SOURCE MATERIAL:
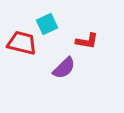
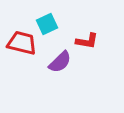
purple semicircle: moved 4 px left, 6 px up
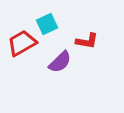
red trapezoid: rotated 44 degrees counterclockwise
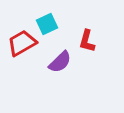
red L-shape: rotated 95 degrees clockwise
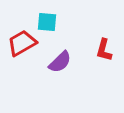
cyan square: moved 2 px up; rotated 30 degrees clockwise
red L-shape: moved 17 px right, 9 px down
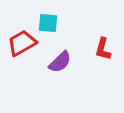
cyan square: moved 1 px right, 1 px down
red L-shape: moved 1 px left, 1 px up
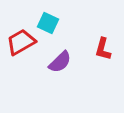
cyan square: rotated 20 degrees clockwise
red trapezoid: moved 1 px left, 1 px up
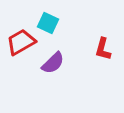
purple semicircle: moved 7 px left, 1 px down
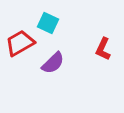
red trapezoid: moved 1 px left, 1 px down
red L-shape: rotated 10 degrees clockwise
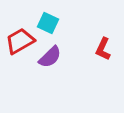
red trapezoid: moved 2 px up
purple semicircle: moved 3 px left, 6 px up
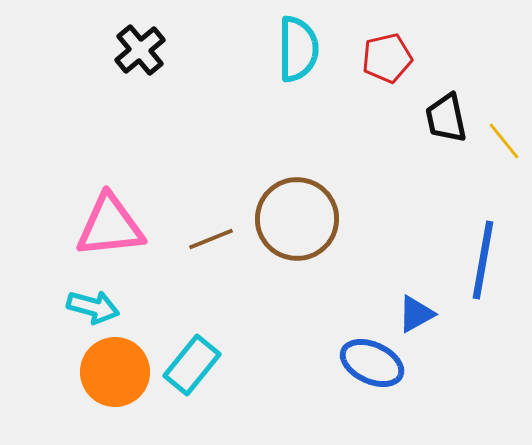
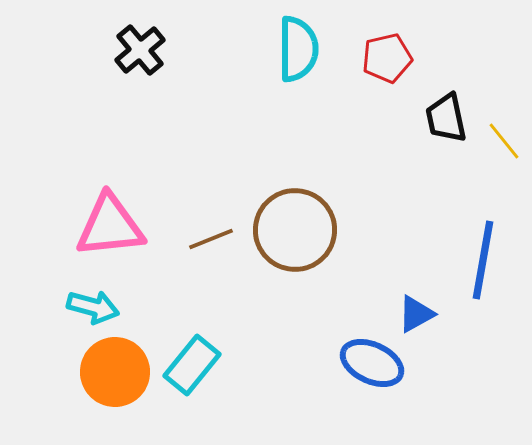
brown circle: moved 2 px left, 11 px down
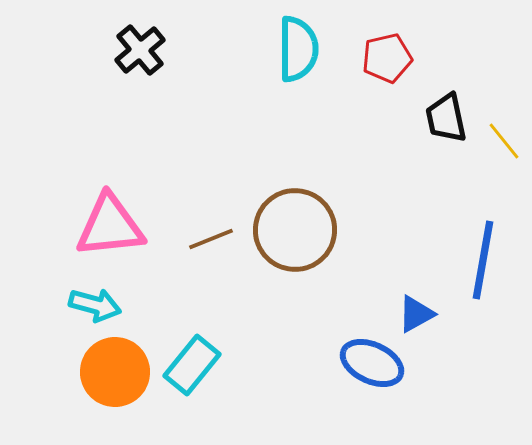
cyan arrow: moved 2 px right, 2 px up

GOAL:
Rewrite every line of the listing above as a JSON list of strings, one string per line, leaving out blank lines and the pictures.

SOLUTION FOR THIS TASK:
[
  "purple semicircle: moved 4 px left, 6 px up",
  "red trapezoid: rotated 44 degrees counterclockwise",
  "red L-shape: rotated 95 degrees clockwise",
  "cyan square: moved 2 px up; rotated 30 degrees clockwise",
  "red L-shape: moved 17 px right, 9 px down",
  "cyan square: moved 1 px right, 1 px down",
  "red L-shape: moved 1 px left, 1 px up",
  "cyan square: rotated 20 degrees clockwise",
  "red trapezoid: moved 1 px left, 1 px up",
  "purple semicircle: moved 7 px left, 1 px down",
  "red trapezoid: moved 1 px left, 1 px down",
  "red L-shape: rotated 10 degrees clockwise",
  "red trapezoid: moved 2 px up",
  "purple semicircle: moved 3 px left, 6 px up",
  "brown circle: moved 2 px left, 11 px down",
  "cyan arrow: moved 2 px right, 2 px up"
]